> _Provided information_

┏━━

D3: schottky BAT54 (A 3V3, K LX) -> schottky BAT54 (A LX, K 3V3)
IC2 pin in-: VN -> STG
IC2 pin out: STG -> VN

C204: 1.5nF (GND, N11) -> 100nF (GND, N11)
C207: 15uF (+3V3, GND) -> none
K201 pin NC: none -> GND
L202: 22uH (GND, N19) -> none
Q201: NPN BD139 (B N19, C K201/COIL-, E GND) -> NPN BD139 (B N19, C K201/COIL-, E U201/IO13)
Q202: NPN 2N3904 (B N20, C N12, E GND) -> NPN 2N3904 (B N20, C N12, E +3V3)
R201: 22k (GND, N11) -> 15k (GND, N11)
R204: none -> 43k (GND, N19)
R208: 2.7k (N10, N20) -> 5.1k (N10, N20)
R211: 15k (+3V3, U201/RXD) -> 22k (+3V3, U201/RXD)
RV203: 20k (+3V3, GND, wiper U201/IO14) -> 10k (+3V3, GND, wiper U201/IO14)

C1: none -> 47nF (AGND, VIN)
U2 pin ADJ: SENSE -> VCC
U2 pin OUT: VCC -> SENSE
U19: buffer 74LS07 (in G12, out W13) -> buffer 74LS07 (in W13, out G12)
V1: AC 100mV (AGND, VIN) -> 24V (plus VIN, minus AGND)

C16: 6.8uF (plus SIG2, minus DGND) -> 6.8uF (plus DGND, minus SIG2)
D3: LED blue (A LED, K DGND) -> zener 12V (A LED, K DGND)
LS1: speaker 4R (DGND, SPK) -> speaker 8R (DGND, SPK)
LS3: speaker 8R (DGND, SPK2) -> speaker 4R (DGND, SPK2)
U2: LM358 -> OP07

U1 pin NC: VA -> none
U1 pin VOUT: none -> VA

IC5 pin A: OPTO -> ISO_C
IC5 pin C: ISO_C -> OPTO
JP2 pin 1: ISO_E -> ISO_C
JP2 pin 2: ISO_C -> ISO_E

┗━━

> _Assignment_
Return exactly, and only, the line containing "IC5 pin C: ISO_C -> OPTO" and every line after it through the end of the material.

> _Reply to the task_
IC5 pin C: ISO_C -> OPTO
JP2 pin 1: ISO_E -> ISO_C
JP2 pin 2: ISO_C -> ISO_E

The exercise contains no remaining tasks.